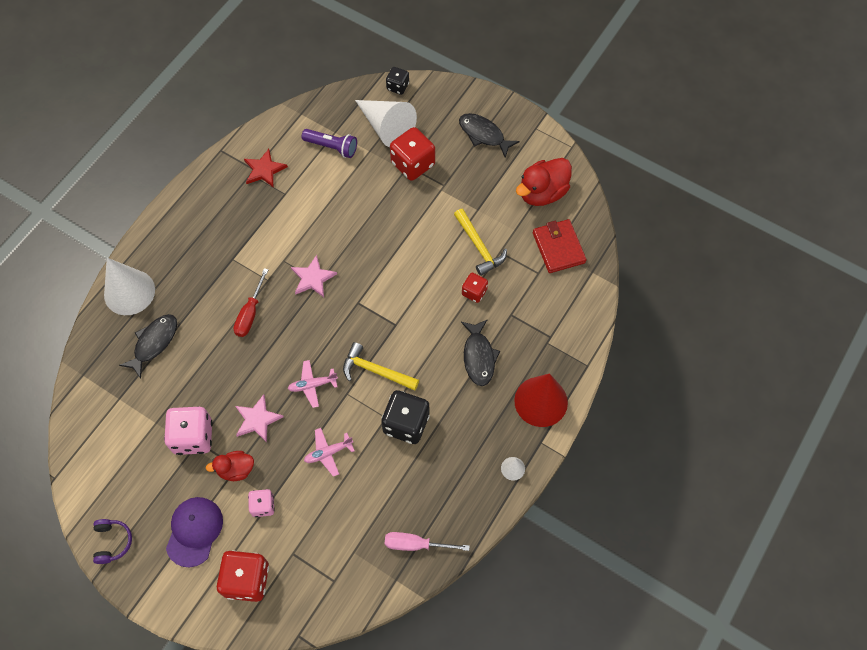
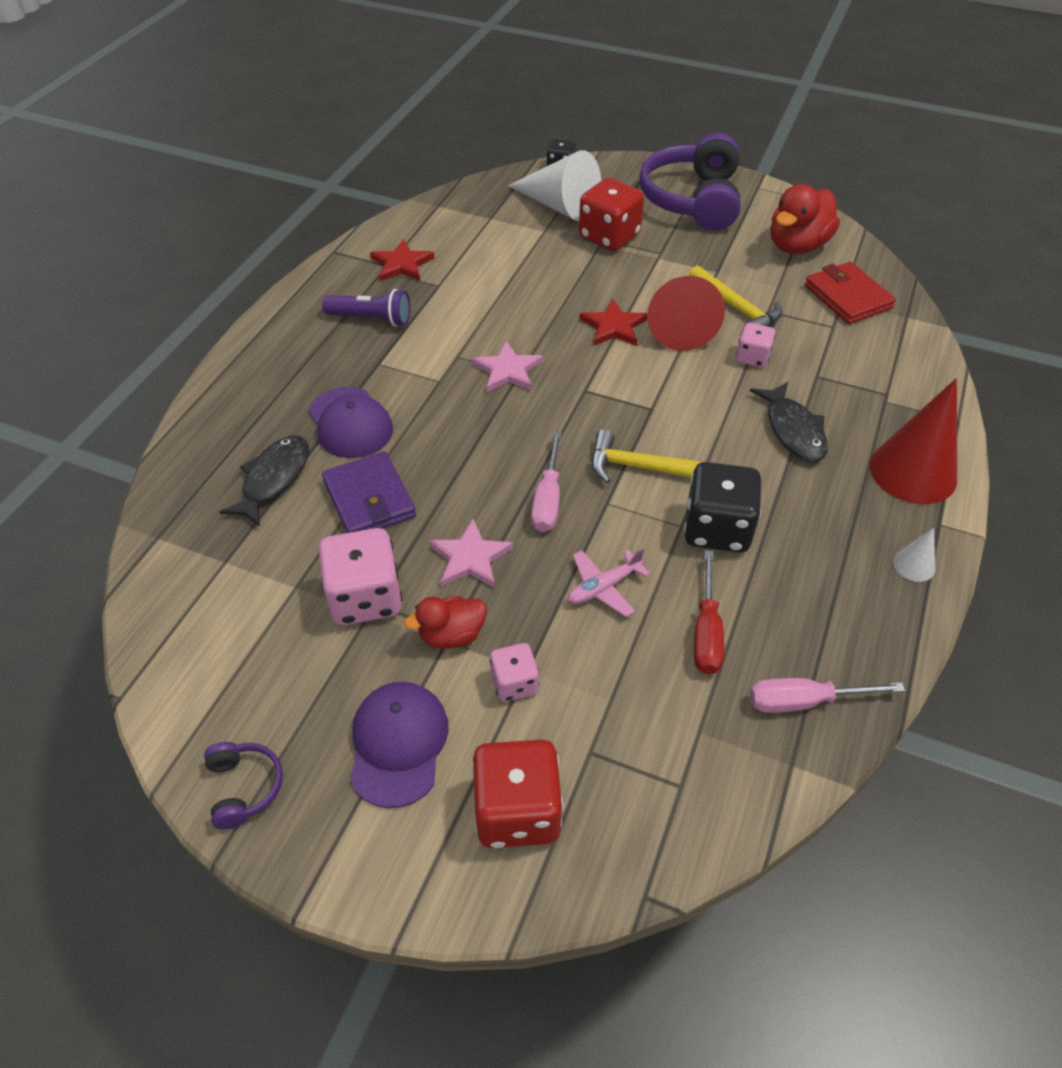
camera: 10 degrees left, 15 degrees down
(129, 292) = (223, 421): white cone -> none
(206, 306) = (350, 423): none -> purple cap
(207, 367) = (369, 499): none -> purple wallet
(250, 313) = (422, 423): red screwdriver -> red screwdriver (706, 632)
(312, 385) = (548, 499): pink plane -> pink screwdriver
(332, 147) = (491, 232): purple flashlight -> purple flashlight (371, 319)
(391, 250) = (613, 326): none -> red star
(435, 254) = (679, 324): none -> red cone
(474, 292) = (752, 357): red dice -> pink dice
(483, 134) = (692, 200): black fish -> purple headphones

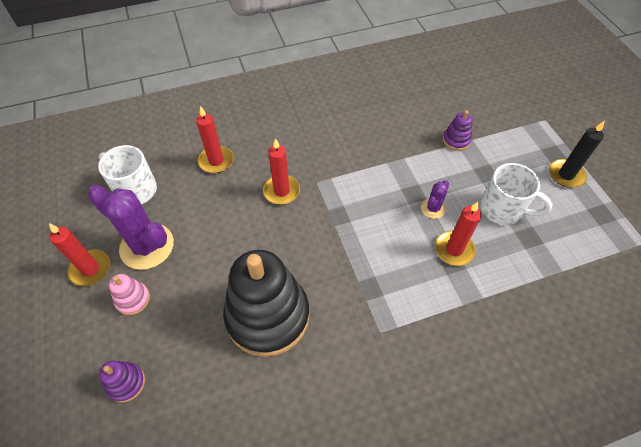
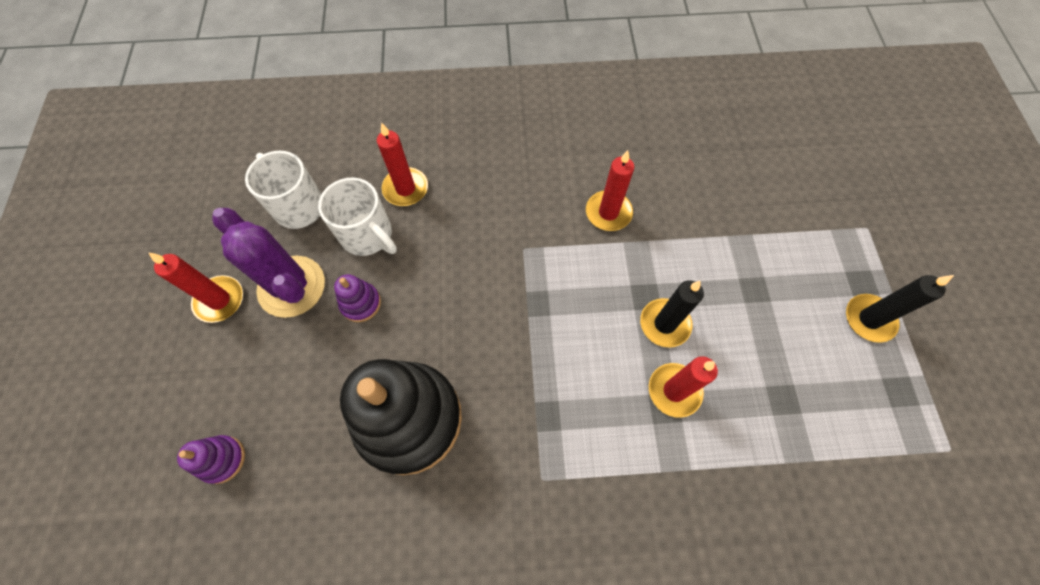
camera: 15 degrees right, 10 degrees up
(133, 299) = (257, 353): pink stacking toy -> none
(281, 191) = (475, 251): red candle -> red candle (608, 213)
(433, 208) = (664, 324): purple cactus -> black candle
(456, 140) = (729, 230): purple stacking toy -> purple stacking toy (361, 303)
(502, 209) = (760, 349): white mug -> white mug (368, 235)

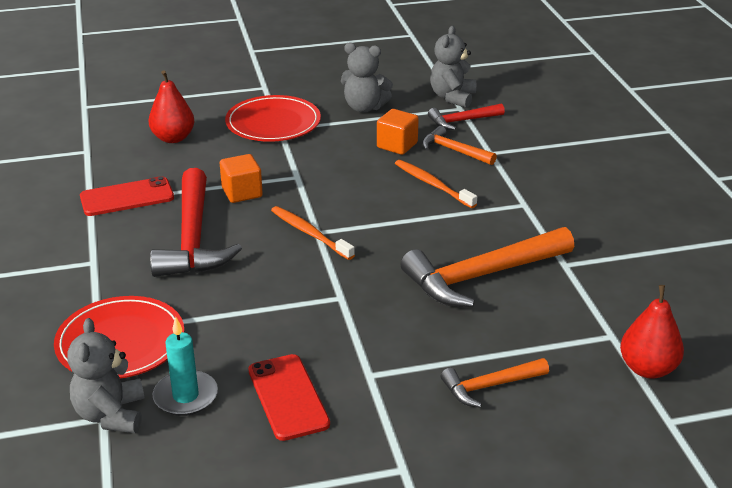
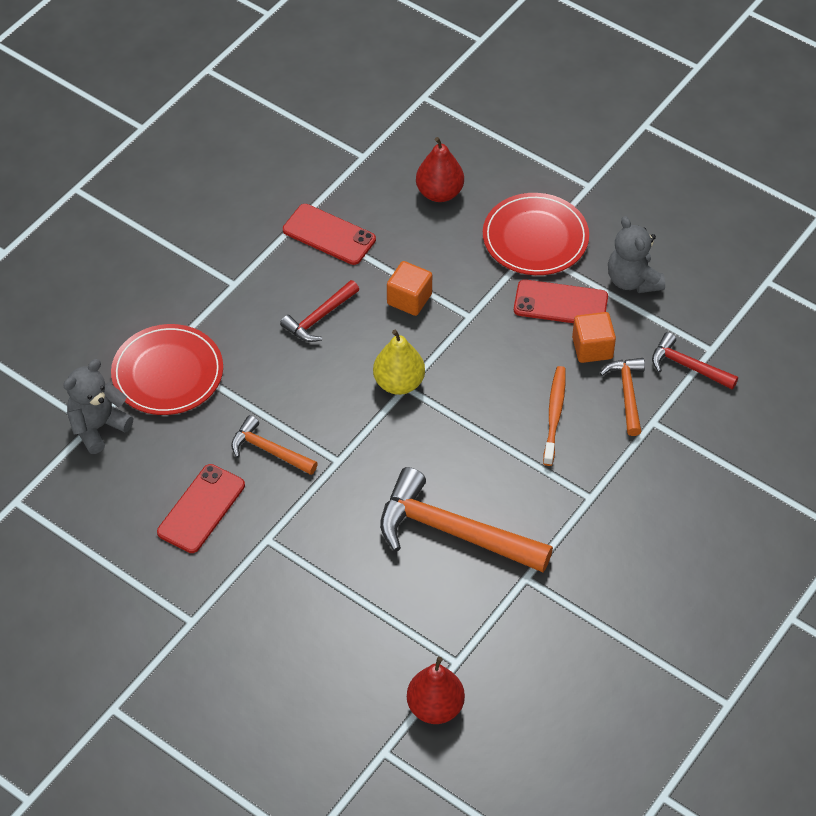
camera: 50 degrees right, 20 degrees up
(185, 396) = (150, 452): turquoise candle -> none
(193, 238) = (319, 318): red hammer -> red hammer, size x0.53
(309, 233) = (399, 383): orange toothbrush -> yellow pear
(342, 139) = (560, 304): none -> red phone
(452, 97) = (725, 331): grey teddy bear -> none
(490, 386) = (321, 619): orange hammer -> orange hammer (269, 450)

What you will do: In your answer, copy exactly the lines running from the line with "(456, 140) = (729, 230): purple" to the end of the material above, both included, and omit all pictures.

Output:
(456, 140) = (729, 230): purple stacking toy -> purple stacking toy (361, 303)
(502, 209) = (760, 349): white mug -> white mug (368, 235)

camera: 50 degrees right, 20 degrees up
(185, 396) = (150, 452): turquoise candle -> none
(193, 238) = (319, 318): red hammer -> red hammer, size x0.53
(309, 233) = (399, 383): orange toothbrush -> yellow pear
(342, 139) = (560, 304): none -> red phone
(452, 97) = (725, 331): grey teddy bear -> none
(490, 386) = (321, 619): orange hammer -> orange hammer (269, 450)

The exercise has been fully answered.